TASK INPUT:
* * *
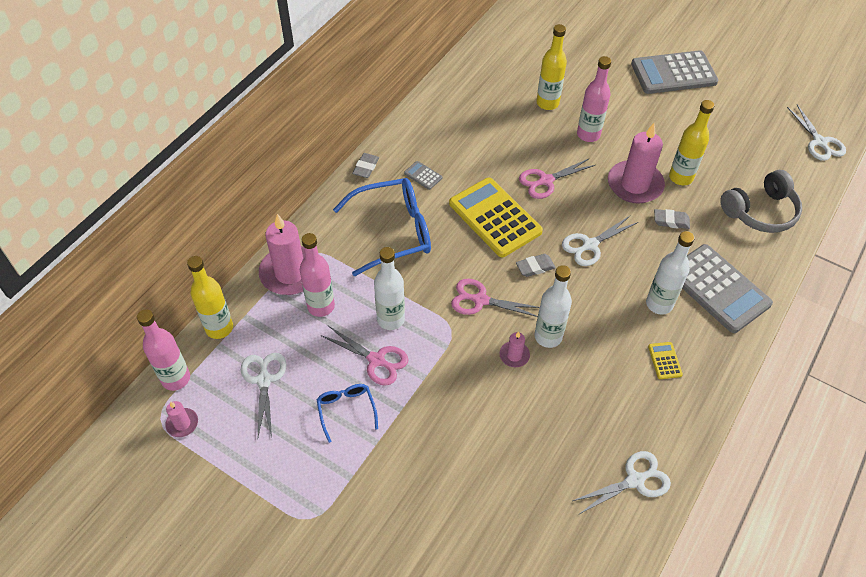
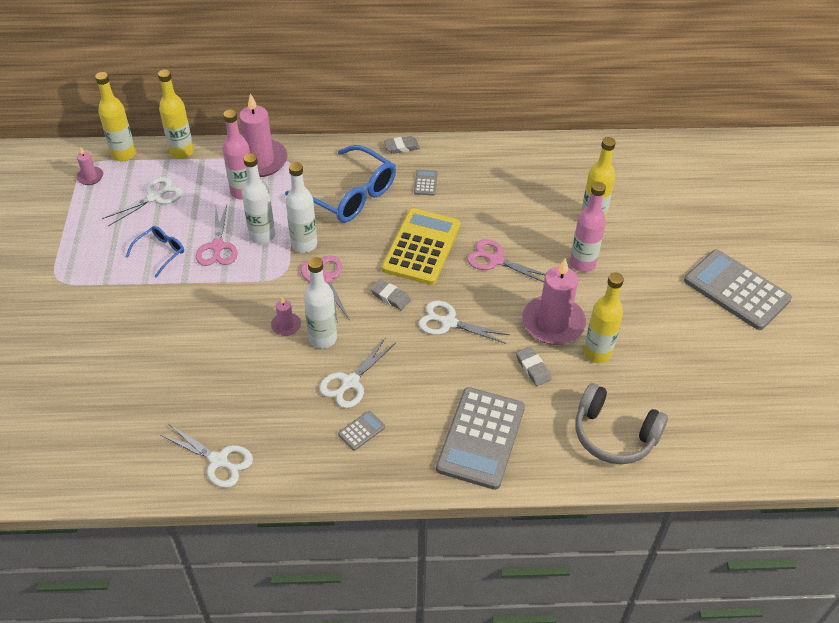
camera: 55 degrees right, 5 degrees down
(176, 378) = (124, 154): pink bottle -> yellow bottle
(659, 304) = (423, 400): white bottle -> white bottle (304, 244)
(664, 360) = (361, 430): yellow calculator -> grey calculator
(819, 142) = (770, 450): white scissors -> white scissors (350, 382)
* * *
WORK INSTRUCTION: Your answer must be an exact copy of the listing, minus its pictures.

ANSWER AREA:
camera: 55 degrees right, 5 degrees down
(176, 378) = (124, 154): pink bottle -> yellow bottle
(659, 304) = (423, 400): white bottle -> white bottle (304, 244)
(664, 360) = (361, 430): yellow calculator -> grey calculator
(819, 142) = (770, 450): white scissors -> white scissors (350, 382)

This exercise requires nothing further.